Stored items
┄┄┄┄┄┄┄┄┄┄┄┄┄┄┄┄┄┄┄┄

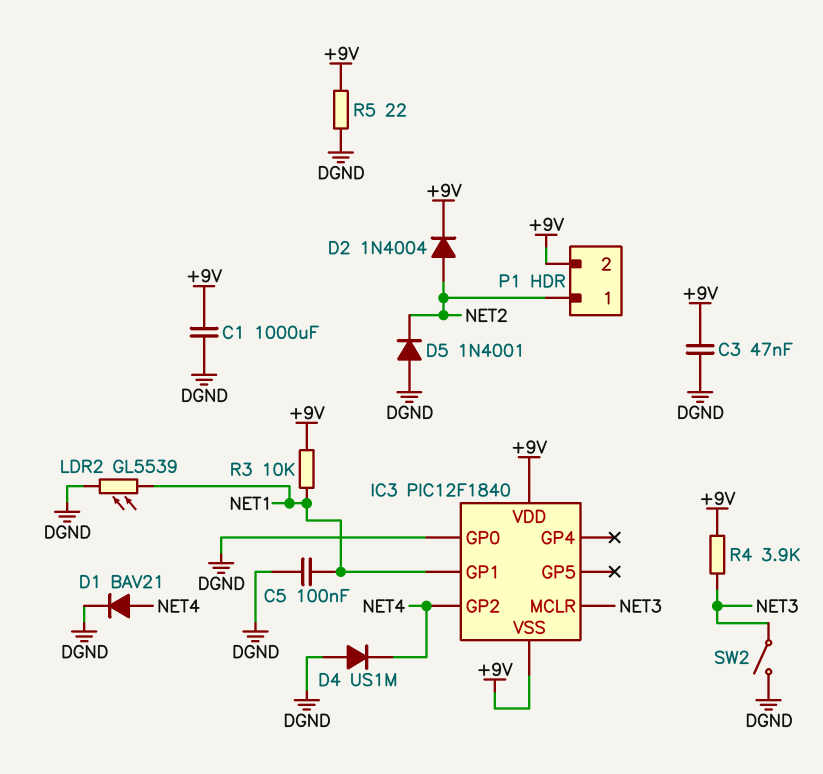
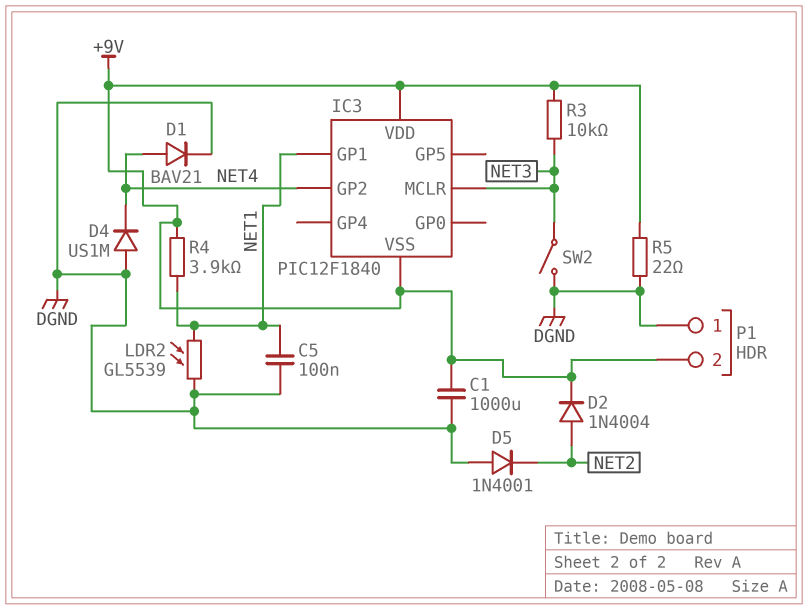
C3: 47nF (+9V, DGND) -> none
IC3 pin GP0: DGND -> none
P1 pin 1: NET2 -> DGND
R3: 10k (+9V, NET1) -> 10k (+9V, NET3)
R4: 3.9k (+9V, NET3) -> 3.9k (+9V, NET1)

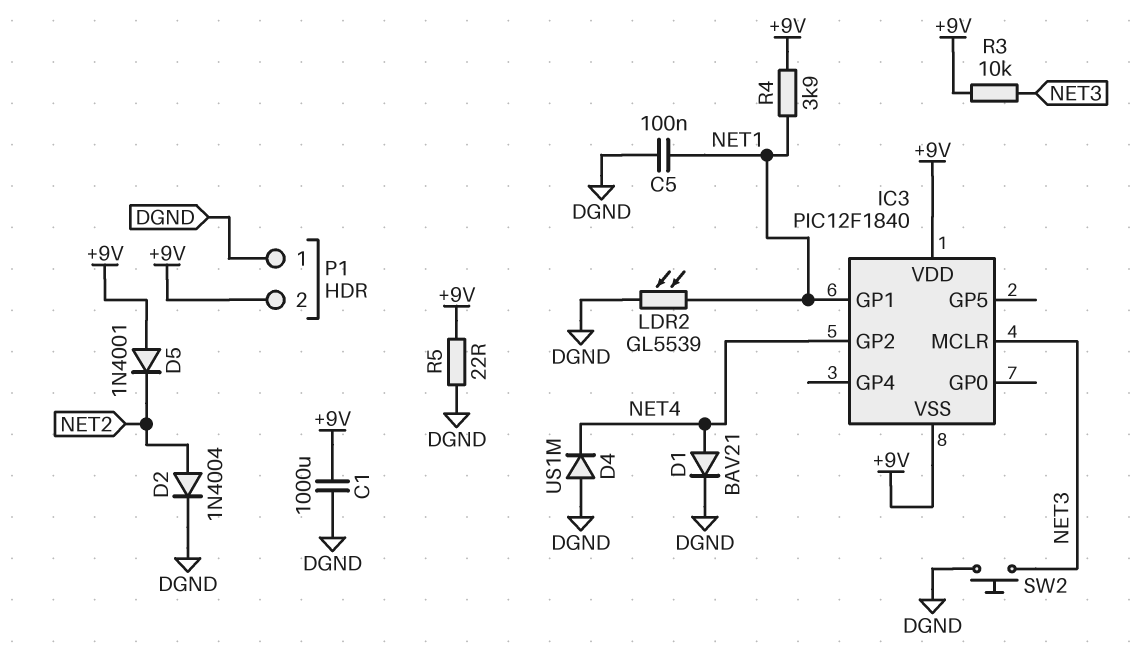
D2: diode 1N4004 (A NET2, K +9V) -> diode 1N4004 (A NET2, K DGND)
D5: diode 1N4001 (A DGND, K NET2) -> diode 1N4001 (A +9V, K NET2)
SW2: switch (DGND, NET3) -> button (DGND, NET3)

┄┄┄┄┄┄┄┄┄┄┄┄┄┄┄┄┄┄┄┄

For the data above, return an exact copy that contains no pictures.

C3: 47nF (+9V, DGND) -> none
IC3 pin GP0: DGND -> none
P1 pin 1: NET2 -> DGND
R3: 10k (+9V, NET1) -> 10k (+9V, NET3)
R4: 3.9k (+9V, NET3) -> 3.9k (+9V, NET1)

D2: diode 1N4004 (A NET2, K +9V) -> diode 1N4004 (A NET2, K DGND)
D5: diode 1N4001 (A DGND, K NET2) -> diode 1N4001 (A +9V, K NET2)
SW2: switch (DGND, NET3) -> button (DGND, NET3)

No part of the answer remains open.